*The data*:

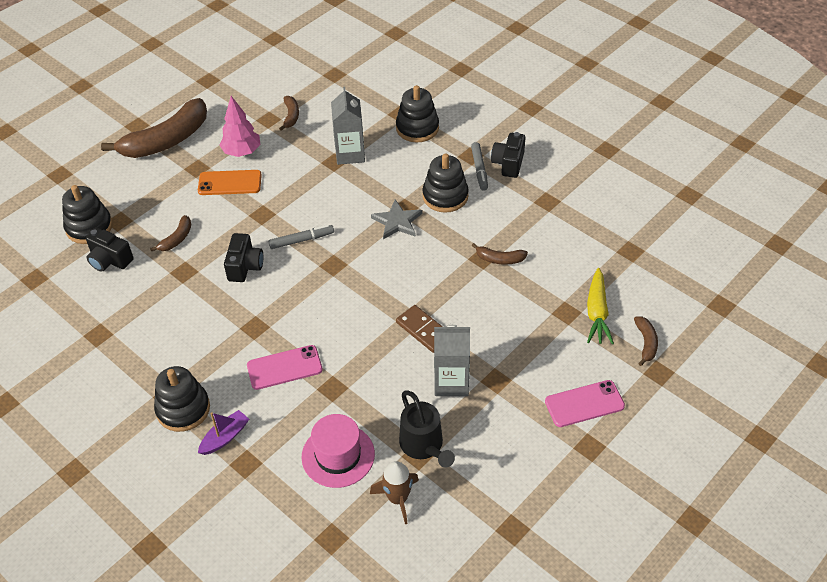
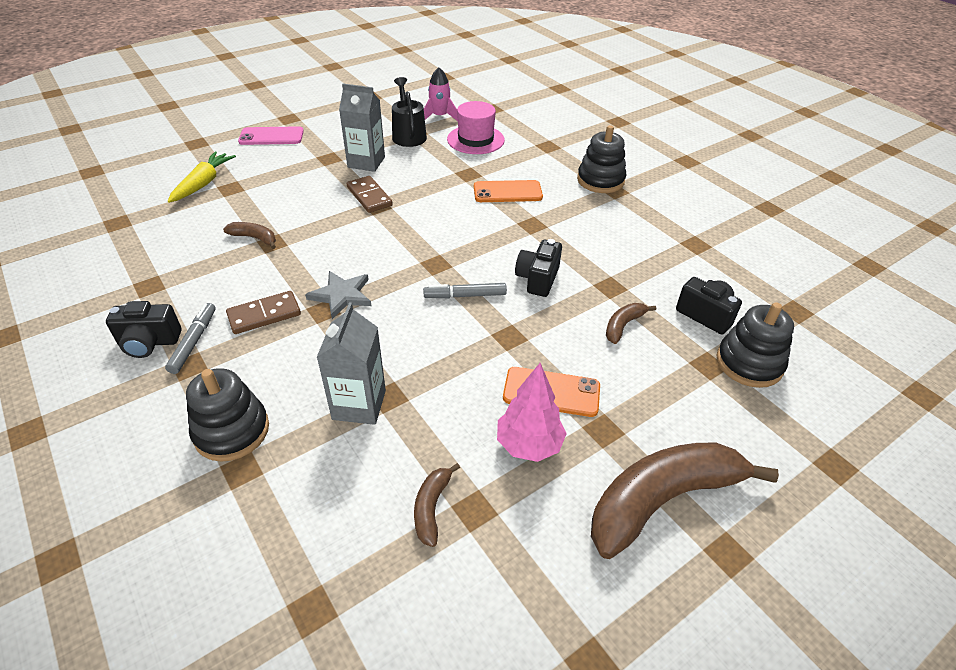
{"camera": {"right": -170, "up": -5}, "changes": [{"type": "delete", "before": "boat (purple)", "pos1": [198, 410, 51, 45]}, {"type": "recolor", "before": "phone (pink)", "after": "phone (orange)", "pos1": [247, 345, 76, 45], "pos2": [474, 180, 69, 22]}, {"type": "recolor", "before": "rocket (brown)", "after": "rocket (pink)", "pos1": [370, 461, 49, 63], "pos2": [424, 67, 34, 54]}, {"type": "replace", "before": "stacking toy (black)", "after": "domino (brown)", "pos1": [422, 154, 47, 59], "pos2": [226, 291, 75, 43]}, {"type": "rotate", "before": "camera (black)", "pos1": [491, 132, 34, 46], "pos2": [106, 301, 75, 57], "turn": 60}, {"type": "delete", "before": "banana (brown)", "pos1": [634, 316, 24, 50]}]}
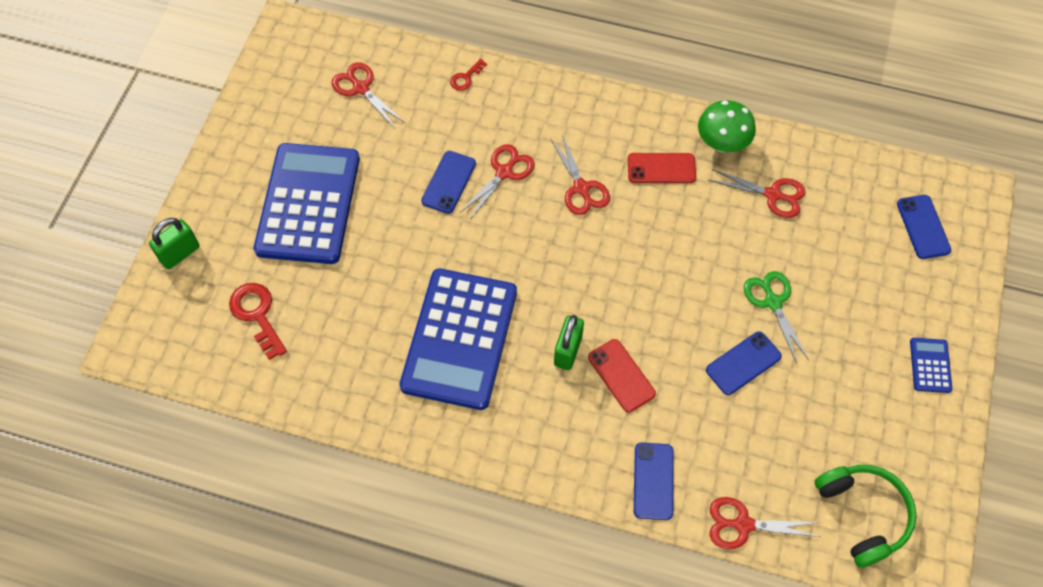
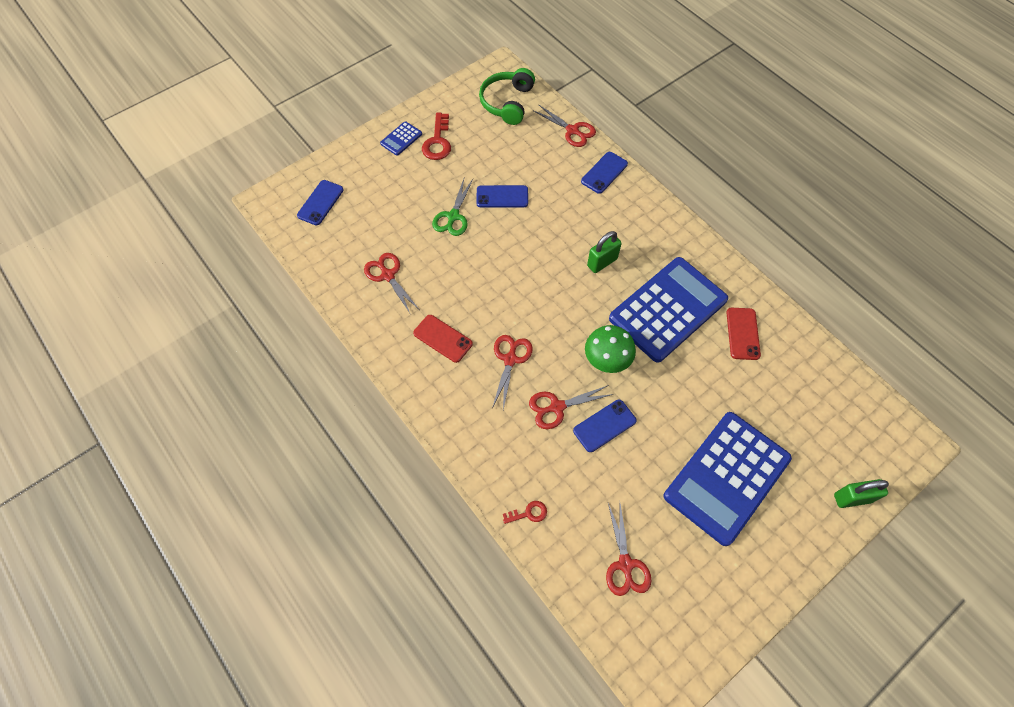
{"camera": {"right": -145, "up": 0}, "changes": [{"type": "move", "before": "key (red)", "pos1": [229, 283, 58, 77], "pos2": [422, 113, 29, 47]}, {"type": "move", "before": "phone (red)", "pos1": [588, 339, 68, 73], "pos2": [726, 308, 35, 52]}, {"type": "move", "before": "mushroom (green)", "pos1": [698, 100, 58, 53], "pos2": [585, 325, 51, 48]}]}
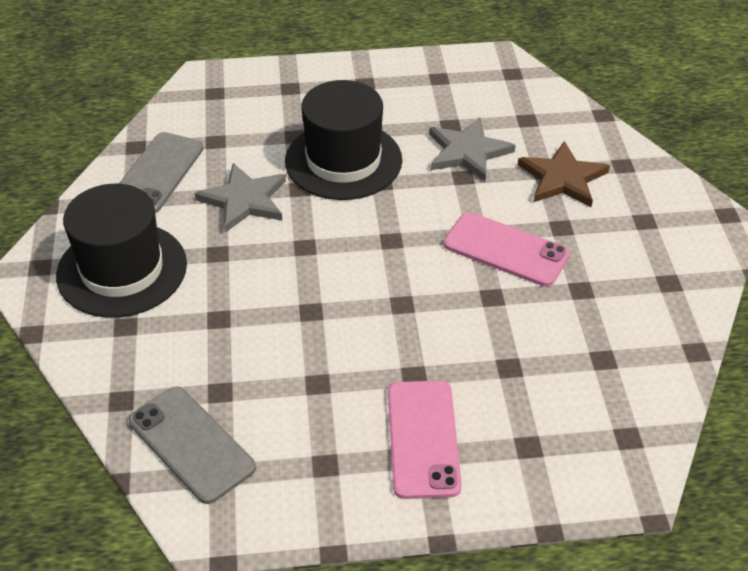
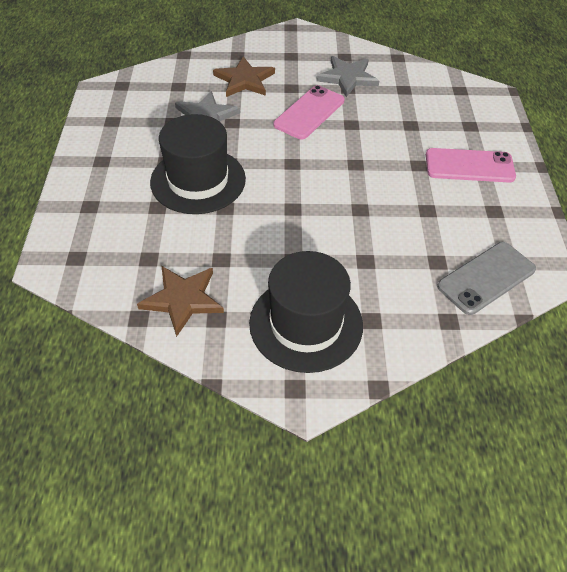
{"camera": {"right": -85, "up": 5}, "changes": [{"type": "replace", "before": "phone (grey)", "after": "star (brown)", "pos1": [119, 132, 85, 81], "pos2": [137, 266, 87, 71]}, {"type": "move", "before": "star (grey)", "pos1": [195, 163, 91, 70], "pos2": [316, 56, 63, 41]}]}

*Work order*: Each line above must be repeated exactly in the answer, with pictures omitted.

*Written response*:
{"camera": {"right": -170, "up": -5}, "changes": [{"type": "delete", "before": "boat (purple)", "pos1": [198, 410, 51, 45]}, {"type": "recolor", "before": "phone (pink)", "after": "phone (orange)", "pos1": [247, 345, 76, 45], "pos2": [474, 180, 69, 22]}, {"type": "recolor", "before": "rocket (brown)", "after": "rocket (pink)", "pos1": [370, 461, 49, 63], "pos2": [424, 67, 34, 54]}, {"type": "replace", "before": "stacking toy (black)", "after": "domino (brown)", "pos1": [422, 154, 47, 59], "pos2": [226, 291, 75, 43]}, {"type": "rotate", "before": "camera (black)", "pos1": [491, 132, 34, 46], "pos2": [106, 301, 75, 57], "turn": 60}, {"type": "delete", "before": "banana (brown)", "pos1": [634, 316, 24, 50]}]}
{"camera": {"right": -145, "up": 0}, "changes": [{"type": "move", "before": "key (red)", "pos1": [229, 283, 58, 77], "pos2": [422, 113, 29, 47]}, {"type": "move", "before": "phone (red)", "pos1": [588, 339, 68, 73], "pos2": [726, 308, 35, 52]}, {"type": "move", "before": "mushroom (green)", "pos1": [698, 100, 58, 53], "pos2": [585, 325, 51, 48]}]}
{"camera": {"right": -85, "up": 5}, "changes": [{"type": "replace", "before": "phone (grey)", "after": "star (brown)", "pos1": [119, 132, 85, 81], "pos2": [137, 266, 87, 71]}, {"type": "move", "before": "star (grey)", "pos1": [195, 163, 91, 70], "pos2": [316, 56, 63, 41]}]}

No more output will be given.